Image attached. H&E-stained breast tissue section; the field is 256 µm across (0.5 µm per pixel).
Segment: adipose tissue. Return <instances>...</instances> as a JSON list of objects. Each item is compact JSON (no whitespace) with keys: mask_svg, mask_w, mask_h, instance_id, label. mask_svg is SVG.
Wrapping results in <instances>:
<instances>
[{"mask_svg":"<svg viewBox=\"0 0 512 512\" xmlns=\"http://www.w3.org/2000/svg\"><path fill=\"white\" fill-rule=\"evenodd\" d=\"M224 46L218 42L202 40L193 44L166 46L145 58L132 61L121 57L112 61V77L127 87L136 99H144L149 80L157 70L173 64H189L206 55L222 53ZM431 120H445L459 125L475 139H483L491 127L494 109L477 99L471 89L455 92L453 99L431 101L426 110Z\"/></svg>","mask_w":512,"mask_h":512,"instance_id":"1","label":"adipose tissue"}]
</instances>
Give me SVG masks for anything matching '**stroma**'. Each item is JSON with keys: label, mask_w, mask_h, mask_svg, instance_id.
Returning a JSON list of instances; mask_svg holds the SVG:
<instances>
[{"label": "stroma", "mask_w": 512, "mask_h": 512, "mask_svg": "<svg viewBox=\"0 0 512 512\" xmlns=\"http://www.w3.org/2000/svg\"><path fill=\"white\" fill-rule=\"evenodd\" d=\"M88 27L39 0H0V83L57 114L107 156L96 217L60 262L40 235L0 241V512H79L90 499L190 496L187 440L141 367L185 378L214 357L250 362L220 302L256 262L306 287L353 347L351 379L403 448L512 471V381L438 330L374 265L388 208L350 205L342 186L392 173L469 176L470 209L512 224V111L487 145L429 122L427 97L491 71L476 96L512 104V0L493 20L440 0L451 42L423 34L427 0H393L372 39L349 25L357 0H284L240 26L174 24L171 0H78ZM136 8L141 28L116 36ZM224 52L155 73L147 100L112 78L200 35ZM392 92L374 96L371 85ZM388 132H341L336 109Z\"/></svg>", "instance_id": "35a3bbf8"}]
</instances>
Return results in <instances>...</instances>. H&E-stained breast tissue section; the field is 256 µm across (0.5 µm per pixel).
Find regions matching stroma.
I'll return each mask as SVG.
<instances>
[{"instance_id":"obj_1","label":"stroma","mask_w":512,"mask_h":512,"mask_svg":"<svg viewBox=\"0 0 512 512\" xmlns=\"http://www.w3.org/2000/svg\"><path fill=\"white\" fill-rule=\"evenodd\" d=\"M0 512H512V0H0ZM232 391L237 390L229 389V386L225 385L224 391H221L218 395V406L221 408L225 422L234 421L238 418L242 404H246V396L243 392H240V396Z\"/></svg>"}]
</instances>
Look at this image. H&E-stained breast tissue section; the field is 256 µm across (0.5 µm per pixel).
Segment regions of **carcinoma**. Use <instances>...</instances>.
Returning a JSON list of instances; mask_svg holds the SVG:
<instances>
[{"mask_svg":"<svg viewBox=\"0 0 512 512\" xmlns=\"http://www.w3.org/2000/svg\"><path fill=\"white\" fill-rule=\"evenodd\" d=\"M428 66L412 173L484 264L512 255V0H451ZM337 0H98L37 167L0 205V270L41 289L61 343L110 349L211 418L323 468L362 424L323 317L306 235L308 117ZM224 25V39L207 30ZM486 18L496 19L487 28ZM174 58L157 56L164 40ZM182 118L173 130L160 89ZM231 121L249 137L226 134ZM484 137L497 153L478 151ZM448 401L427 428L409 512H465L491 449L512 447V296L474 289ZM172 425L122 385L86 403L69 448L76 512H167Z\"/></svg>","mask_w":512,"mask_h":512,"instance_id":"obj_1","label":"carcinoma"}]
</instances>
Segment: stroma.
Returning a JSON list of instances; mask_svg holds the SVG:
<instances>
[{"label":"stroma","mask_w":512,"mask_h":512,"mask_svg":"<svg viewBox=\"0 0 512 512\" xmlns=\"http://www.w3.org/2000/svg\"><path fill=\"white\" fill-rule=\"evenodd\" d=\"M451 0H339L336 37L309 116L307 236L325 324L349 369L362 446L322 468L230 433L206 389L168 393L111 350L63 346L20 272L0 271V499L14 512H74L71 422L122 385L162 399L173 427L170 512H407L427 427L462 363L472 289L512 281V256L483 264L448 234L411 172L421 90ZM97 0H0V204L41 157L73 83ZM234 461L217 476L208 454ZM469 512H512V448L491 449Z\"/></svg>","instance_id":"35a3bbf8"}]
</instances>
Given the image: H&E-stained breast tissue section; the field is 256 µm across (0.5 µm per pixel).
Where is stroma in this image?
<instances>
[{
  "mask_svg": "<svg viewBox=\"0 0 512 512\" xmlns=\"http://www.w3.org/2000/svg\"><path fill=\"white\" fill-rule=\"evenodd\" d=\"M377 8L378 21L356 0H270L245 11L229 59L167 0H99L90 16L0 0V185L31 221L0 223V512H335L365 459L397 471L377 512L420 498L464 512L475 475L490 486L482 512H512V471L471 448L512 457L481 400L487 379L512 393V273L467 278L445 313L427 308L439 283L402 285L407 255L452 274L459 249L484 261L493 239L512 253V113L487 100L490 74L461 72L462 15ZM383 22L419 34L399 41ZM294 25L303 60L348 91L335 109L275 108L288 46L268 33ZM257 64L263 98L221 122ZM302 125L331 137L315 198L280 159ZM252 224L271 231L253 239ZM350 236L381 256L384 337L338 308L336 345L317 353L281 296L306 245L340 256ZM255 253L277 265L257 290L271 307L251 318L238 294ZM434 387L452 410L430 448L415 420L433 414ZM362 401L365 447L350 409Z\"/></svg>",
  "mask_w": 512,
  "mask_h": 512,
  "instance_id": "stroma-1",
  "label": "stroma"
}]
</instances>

------------------------------------------------

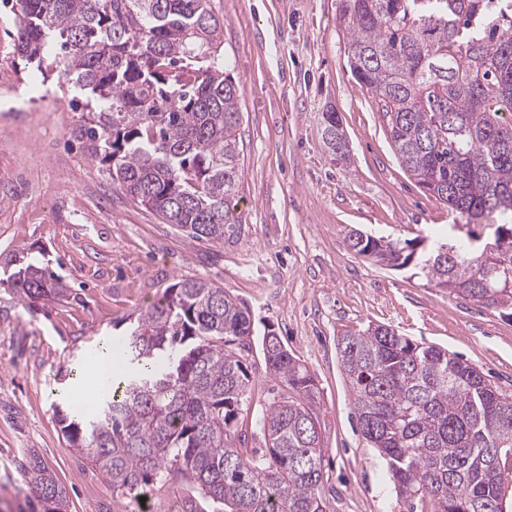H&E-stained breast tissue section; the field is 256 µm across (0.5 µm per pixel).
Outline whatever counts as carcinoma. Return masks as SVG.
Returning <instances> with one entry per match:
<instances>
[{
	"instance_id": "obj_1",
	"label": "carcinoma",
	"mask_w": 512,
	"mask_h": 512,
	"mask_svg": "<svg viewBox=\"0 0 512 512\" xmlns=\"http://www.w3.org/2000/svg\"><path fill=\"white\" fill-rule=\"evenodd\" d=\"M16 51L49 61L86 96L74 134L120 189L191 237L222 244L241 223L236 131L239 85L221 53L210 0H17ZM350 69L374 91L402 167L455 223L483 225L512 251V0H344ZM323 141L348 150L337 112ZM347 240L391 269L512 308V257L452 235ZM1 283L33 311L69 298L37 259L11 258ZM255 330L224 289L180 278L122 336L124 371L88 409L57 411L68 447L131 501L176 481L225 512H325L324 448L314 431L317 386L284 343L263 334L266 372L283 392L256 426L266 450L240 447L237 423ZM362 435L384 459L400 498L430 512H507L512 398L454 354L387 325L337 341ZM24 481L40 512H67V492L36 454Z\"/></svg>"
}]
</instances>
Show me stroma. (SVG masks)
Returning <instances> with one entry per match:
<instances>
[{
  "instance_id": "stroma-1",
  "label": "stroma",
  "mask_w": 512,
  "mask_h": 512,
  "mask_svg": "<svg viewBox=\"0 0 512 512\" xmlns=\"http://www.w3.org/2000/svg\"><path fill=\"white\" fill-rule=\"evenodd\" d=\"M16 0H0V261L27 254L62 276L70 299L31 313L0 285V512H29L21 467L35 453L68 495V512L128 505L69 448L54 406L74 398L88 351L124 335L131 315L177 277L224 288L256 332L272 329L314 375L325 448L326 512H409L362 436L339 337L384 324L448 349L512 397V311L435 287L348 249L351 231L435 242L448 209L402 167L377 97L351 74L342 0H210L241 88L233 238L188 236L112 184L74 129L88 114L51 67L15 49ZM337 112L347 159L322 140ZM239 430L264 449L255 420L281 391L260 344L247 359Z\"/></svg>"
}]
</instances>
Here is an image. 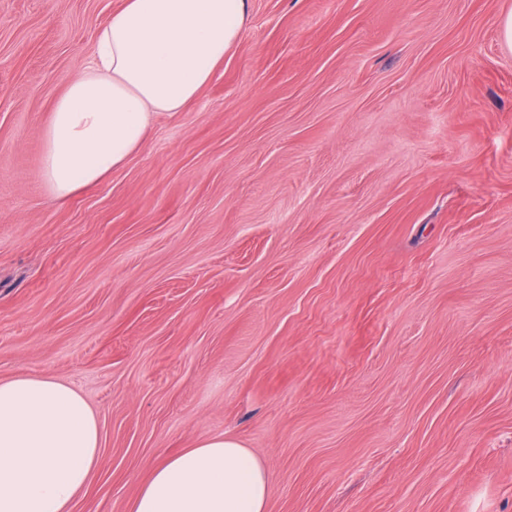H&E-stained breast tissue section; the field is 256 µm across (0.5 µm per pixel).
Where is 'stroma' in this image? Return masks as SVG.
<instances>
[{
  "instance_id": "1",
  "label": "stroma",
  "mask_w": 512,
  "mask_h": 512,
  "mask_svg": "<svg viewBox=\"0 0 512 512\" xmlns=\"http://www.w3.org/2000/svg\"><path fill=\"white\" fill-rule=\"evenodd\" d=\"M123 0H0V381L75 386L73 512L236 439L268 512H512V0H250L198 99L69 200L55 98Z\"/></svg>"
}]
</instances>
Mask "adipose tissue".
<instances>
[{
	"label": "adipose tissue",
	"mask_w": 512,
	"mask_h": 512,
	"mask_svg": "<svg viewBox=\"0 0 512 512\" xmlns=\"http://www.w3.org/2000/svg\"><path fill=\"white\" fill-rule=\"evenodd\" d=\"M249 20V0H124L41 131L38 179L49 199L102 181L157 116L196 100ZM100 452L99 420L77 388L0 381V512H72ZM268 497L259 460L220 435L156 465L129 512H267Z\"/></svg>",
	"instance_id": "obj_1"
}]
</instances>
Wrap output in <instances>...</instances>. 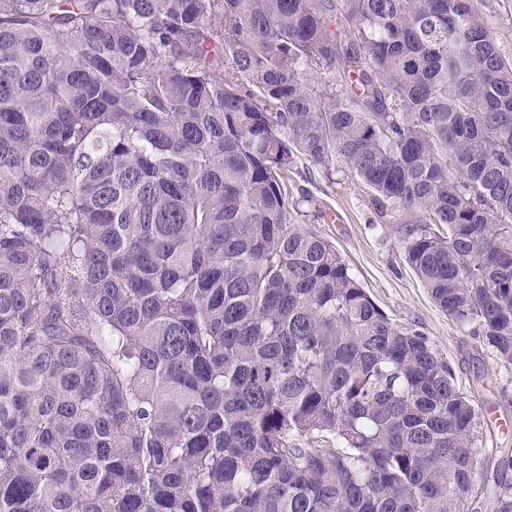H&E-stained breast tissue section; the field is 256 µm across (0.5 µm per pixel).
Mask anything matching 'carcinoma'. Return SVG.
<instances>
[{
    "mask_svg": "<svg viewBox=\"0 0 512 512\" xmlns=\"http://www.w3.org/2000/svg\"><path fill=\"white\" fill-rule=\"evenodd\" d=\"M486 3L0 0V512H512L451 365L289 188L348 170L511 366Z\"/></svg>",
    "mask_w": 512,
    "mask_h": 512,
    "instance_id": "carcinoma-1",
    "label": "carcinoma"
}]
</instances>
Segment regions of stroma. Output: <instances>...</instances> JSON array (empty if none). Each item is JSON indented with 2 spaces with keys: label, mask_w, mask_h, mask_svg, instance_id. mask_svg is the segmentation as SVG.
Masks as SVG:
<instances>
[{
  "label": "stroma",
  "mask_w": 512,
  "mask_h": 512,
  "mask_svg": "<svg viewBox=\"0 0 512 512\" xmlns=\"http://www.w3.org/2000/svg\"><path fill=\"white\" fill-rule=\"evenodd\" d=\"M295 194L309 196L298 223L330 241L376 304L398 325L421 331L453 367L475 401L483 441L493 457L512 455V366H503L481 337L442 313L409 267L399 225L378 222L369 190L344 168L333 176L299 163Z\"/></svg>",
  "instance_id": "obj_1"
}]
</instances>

------------------------------------------------

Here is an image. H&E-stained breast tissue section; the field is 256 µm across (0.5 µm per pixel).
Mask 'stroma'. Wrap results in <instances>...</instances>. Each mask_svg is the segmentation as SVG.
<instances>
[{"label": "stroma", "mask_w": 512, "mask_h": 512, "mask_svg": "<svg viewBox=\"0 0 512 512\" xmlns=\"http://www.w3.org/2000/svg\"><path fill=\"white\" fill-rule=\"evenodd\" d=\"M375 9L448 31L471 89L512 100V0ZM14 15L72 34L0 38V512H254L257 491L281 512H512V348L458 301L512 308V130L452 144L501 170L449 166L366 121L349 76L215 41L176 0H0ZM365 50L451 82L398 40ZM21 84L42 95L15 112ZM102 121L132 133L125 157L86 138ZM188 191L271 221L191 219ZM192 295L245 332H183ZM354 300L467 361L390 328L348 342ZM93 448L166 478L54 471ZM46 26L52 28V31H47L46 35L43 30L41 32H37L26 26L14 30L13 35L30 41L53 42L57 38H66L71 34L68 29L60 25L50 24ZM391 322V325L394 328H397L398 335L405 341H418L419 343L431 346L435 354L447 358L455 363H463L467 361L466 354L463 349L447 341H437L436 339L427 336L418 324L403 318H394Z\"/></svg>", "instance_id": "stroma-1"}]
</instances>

------------------------------------------------

**Required task**
Everything from the line containing "Return results in" down to the line containing "Given the image: H&E-stained" should be repeated exactly, with both end lines kept and no other lines added.

**Exercise answer**
Return results in <instances>...</instances>. H&E-stained breast tissue section; the field is 256 µm across (0.5 µm per pixel).
Find regions matching stroma.
I'll return each mask as SVG.
<instances>
[{"instance_id":"obj_1","label":"stroma","mask_w":512,"mask_h":512,"mask_svg":"<svg viewBox=\"0 0 512 512\" xmlns=\"http://www.w3.org/2000/svg\"><path fill=\"white\" fill-rule=\"evenodd\" d=\"M0 512H512V0H0ZM232 391L237 390L229 389V386L225 385L224 391H221L218 395V406L221 408L225 422L234 421L238 418L242 404H246V396L243 392H240V396Z\"/></svg>"}]
</instances>
Look at this image. H&E-stained breast tissue section; the field is 256 µm across (0.5 µm per pixel).
Segment regions of **carcinoma**. Use <instances>...</instances>.
Returning a JSON list of instances; mask_svg holds the SVG:
<instances>
[{"mask_svg":"<svg viewBox=\"0 0 512 512\" xmlns=\"http://www.w3.org/2000/svg\"><path fill=\"white\" fill-rule=\"evenodd\" d=\"M428 66L412 173L484 264L512 255V0H451ZM337 0H98L37 167L0 205V270L41 289L61 343L110 349L211 418L323 468L362 424L323 317L306 235L308 117ZM224 25V39L207 30ZM486 18L496 19L487 28ZM174 58L157 56L164 40ZM182 118L173 130L160 89ZM231 121L249 137L226 134ZM484 137L497 153L478 151ZM448 401L427 428L409 512H465L491 449L512 447V296L474 289ZM172 425L122 385L86 403L69 448L76 512H167Z\"/></svg>","mask_w":512,"mask_h":512,"instance_id":"obj_1","label":"carcinoma"}]
</instances>
Segment: stroma.
Returning a JSON list of instances; mask_svg holds the SVG:
<instances>
[{"label":"stroma","mask_w":512,"mask_h":512,"mask_svg":"<svg viewBox=\"0 0 512 512\" xmlns=\"http://www.w3.org/2000/svg\"><path fill=\"white\" fill-rule=\"evenodd\" d=\"M451 0H339L336 37L309 116L307 236L325 324L349 369L362 446L322 468L230 433L206 389L168 393L111 350L63 346L20 272L0 271V499L14 512H74L71 422L122 385L162 399L173 427L170 512H407L427 427L462 363L472 289L512 281V256L483 264L448 234L411 172L421 90ZM97 0H0V204L41 157L73 83ZM234 461L217 476L208 454ZM469 512H512V448L491 449Z\"/></svg>","instance_id":"35a3bbf8"}]
</instances>
Given the image: H&E-stained breast tissue section; the field is 256 µm across (0.5 µm per pixel).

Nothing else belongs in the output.